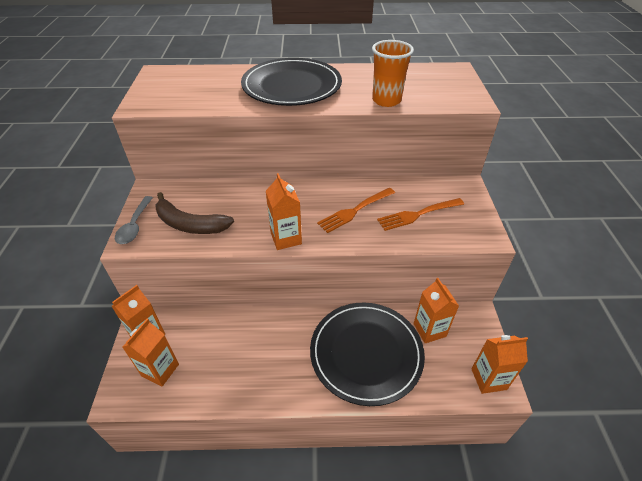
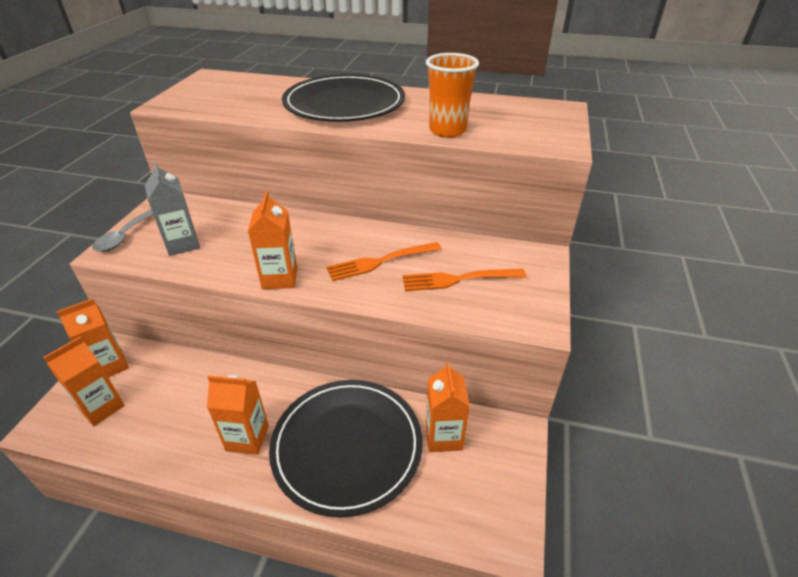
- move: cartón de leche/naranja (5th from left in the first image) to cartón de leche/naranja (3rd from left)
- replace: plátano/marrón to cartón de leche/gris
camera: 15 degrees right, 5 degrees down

The task: Return the listing verbatim; pictures are not part of the copy.

Your response:
- move: cartón de leche/naranja (5th from left in the first image) to cartón de leche/naranja (3rd from left)
- replace: plátano/marrón to cartón de leche/gris
camera: 15 degrees right, 5 degrees down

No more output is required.